REQUIREMENT
Copy verbatim the material from its first line to the line that holds "none -> tan 1x1 brick [515,331,580,428]", including that line.

PROVIDED ENTRIES
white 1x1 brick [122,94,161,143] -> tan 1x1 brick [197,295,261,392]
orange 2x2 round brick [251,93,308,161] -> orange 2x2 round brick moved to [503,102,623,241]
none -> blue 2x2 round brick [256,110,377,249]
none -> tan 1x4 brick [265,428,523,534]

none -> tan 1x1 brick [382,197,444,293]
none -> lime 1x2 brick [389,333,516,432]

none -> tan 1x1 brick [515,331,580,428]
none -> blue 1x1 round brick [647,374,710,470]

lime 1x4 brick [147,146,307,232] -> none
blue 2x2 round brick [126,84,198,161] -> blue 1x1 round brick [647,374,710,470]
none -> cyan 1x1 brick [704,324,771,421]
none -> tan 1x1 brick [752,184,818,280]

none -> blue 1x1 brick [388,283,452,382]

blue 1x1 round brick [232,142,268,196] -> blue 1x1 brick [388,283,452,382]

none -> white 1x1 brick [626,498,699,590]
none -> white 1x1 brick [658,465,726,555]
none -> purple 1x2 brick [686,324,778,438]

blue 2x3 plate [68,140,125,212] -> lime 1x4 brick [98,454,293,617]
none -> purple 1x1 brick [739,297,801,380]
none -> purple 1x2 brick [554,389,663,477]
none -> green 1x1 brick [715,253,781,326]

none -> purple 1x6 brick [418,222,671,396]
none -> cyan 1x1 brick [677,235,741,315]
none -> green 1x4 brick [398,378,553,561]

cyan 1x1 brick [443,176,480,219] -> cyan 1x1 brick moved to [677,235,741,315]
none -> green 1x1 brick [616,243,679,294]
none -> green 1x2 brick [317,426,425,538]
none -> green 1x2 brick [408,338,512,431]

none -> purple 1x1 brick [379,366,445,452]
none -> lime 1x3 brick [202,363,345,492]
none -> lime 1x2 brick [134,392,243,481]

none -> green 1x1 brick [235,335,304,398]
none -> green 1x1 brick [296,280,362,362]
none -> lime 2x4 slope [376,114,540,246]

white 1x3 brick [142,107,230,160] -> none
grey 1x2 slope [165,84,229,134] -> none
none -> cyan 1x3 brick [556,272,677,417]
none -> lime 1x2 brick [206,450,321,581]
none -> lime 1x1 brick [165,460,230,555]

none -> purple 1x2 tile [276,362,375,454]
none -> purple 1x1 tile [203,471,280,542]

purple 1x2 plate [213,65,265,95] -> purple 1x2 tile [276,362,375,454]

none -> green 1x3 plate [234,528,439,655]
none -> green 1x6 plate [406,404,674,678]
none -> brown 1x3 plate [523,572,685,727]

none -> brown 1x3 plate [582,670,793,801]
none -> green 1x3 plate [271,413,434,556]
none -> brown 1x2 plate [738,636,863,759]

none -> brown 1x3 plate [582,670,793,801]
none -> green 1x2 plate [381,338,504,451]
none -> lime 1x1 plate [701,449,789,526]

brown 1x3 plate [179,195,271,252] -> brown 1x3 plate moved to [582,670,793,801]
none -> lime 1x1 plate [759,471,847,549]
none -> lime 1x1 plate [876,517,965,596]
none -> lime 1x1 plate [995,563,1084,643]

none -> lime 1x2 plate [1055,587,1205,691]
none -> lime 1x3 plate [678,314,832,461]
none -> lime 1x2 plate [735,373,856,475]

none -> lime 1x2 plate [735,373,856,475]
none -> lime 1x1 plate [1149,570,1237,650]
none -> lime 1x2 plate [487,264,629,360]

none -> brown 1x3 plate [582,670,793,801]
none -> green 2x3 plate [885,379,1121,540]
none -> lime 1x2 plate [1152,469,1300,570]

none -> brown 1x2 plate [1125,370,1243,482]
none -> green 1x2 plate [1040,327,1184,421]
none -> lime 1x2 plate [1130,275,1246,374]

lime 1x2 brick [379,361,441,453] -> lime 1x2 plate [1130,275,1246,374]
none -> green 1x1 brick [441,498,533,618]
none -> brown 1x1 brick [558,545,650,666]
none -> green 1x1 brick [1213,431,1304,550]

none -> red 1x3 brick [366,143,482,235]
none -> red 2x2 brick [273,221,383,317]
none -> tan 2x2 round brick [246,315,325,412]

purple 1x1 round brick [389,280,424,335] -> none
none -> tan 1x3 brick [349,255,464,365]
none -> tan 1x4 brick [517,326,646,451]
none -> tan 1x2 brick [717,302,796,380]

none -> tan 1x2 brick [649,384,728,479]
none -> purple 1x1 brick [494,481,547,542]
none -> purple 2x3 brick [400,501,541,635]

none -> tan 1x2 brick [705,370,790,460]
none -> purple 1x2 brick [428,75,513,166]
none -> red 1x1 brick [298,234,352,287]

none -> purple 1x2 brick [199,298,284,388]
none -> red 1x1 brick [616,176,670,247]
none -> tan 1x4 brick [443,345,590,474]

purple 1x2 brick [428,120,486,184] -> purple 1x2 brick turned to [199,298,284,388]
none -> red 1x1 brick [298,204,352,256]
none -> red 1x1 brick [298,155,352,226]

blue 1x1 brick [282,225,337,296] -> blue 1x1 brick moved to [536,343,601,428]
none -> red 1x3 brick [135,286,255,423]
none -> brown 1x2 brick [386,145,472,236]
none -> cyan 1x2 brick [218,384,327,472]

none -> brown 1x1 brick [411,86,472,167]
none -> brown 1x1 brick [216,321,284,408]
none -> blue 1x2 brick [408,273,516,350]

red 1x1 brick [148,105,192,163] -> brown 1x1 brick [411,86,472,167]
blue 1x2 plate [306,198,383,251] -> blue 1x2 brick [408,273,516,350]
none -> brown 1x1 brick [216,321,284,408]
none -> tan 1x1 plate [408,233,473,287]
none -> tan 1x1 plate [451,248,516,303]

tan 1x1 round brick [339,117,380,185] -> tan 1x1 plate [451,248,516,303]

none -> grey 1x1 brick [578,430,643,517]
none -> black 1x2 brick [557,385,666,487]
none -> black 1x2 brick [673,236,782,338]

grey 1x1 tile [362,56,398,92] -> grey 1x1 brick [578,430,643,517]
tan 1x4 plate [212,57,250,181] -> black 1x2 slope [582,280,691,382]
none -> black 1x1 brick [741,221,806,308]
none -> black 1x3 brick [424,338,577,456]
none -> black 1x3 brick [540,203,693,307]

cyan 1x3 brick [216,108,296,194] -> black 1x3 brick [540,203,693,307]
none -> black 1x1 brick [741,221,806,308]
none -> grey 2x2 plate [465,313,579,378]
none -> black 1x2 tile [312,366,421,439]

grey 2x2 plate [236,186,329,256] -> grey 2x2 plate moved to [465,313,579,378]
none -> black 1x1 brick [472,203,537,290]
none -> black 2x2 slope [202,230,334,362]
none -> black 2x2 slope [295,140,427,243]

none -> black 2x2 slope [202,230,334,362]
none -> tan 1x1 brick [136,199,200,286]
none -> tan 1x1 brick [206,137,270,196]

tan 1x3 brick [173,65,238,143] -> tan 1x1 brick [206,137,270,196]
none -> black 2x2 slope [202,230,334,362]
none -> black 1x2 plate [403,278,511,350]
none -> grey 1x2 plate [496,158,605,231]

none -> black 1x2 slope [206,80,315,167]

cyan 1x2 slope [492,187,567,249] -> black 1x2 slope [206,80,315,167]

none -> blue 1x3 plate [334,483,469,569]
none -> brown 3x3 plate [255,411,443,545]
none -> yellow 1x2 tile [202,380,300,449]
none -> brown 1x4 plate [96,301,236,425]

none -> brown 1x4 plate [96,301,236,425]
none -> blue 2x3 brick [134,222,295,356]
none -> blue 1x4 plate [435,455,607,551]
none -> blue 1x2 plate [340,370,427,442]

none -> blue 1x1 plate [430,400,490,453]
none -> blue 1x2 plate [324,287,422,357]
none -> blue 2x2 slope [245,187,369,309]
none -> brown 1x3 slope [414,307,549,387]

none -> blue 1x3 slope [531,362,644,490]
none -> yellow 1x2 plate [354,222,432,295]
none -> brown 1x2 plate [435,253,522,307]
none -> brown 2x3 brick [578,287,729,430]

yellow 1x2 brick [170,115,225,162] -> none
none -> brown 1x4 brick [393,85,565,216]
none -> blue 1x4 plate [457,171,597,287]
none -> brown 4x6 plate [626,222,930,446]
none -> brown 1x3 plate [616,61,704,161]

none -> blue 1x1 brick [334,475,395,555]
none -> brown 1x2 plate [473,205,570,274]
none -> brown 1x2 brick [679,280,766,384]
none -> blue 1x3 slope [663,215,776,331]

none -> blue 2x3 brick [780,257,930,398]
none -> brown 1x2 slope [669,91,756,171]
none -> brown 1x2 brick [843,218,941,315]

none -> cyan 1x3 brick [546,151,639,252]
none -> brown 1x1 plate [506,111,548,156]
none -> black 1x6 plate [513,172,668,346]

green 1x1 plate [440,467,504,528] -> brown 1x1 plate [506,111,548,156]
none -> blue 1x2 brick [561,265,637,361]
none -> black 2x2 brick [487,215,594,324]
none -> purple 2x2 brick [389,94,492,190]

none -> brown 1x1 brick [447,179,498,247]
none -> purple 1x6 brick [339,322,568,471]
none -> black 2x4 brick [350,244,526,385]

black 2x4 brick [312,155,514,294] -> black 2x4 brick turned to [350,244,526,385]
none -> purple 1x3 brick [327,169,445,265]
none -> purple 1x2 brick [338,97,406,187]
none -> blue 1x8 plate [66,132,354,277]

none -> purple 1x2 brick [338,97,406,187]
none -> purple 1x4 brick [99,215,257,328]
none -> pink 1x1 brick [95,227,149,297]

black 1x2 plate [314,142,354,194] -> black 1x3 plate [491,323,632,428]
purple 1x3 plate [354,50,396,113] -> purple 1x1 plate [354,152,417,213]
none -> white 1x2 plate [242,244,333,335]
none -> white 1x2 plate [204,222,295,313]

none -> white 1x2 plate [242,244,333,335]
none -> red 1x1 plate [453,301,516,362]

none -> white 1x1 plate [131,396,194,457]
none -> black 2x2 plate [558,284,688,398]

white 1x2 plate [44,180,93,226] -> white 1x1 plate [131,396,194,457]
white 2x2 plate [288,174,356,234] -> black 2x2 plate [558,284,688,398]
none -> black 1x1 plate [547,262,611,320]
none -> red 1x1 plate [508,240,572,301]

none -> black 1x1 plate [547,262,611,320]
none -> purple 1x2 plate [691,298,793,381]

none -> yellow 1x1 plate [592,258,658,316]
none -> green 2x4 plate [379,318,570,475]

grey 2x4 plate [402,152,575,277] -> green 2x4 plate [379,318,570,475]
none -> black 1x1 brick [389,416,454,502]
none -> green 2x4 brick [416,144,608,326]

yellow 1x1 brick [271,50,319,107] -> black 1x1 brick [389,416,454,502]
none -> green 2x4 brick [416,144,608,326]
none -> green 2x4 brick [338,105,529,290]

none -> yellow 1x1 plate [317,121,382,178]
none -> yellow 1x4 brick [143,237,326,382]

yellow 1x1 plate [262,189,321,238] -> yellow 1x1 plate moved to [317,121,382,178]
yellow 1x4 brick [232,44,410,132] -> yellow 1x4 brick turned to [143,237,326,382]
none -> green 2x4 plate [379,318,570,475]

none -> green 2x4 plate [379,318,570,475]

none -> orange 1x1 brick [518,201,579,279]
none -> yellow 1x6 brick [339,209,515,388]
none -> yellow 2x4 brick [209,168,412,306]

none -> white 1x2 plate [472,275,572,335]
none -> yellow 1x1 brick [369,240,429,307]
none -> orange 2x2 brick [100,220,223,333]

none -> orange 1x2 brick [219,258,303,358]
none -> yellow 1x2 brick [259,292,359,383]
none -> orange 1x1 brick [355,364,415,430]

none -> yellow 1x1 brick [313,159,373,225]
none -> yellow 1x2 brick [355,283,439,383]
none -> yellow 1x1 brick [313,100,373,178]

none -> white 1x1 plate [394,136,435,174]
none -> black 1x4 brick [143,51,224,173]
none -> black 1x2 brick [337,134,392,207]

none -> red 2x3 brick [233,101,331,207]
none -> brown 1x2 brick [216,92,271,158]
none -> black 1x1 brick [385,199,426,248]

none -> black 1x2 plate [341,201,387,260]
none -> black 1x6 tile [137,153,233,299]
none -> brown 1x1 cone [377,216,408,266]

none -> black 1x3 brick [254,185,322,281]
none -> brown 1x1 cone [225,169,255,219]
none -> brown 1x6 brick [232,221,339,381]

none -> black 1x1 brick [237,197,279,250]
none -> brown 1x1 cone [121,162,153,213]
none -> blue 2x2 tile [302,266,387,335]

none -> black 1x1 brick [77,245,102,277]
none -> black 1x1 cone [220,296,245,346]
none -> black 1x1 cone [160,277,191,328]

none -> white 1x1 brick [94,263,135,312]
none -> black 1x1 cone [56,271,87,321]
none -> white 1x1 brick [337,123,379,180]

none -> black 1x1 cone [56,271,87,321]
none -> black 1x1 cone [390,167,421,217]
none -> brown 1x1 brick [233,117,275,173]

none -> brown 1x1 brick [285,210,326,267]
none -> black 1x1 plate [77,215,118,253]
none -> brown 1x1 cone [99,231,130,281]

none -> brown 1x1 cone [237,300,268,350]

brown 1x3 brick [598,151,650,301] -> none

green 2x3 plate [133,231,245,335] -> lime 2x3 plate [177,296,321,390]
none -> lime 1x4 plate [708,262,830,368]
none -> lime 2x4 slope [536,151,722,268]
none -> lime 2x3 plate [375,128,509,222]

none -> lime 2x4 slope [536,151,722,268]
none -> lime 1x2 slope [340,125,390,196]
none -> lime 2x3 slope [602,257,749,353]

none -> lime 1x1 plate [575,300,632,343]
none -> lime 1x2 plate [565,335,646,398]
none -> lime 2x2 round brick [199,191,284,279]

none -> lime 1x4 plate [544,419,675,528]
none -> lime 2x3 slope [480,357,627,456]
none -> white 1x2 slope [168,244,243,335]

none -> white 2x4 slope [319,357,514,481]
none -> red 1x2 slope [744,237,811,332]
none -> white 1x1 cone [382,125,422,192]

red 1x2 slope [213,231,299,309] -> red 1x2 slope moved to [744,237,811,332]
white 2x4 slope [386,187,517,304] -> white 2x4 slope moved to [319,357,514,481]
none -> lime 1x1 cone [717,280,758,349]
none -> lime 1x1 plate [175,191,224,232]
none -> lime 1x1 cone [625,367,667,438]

WRITTEN RESPONSE
white 1x1 brick [122,94,161,143] -> tan 1x1 brick [197,295,261,392]
orange 2x2 round brick [251,93,308,161] -> orange 2x2 round brick moved to [503,102,623,241]
none -> blue 2x2 round brick [256,110,377,249]
none -> tan 1x4 brick [265,428,523,534]

none -> tan 1x1 brick [382,197,444,293]
none -> lime 1x2 brick [389,333,516,432]

none -> tan 1x1 brick [515,331,580,428]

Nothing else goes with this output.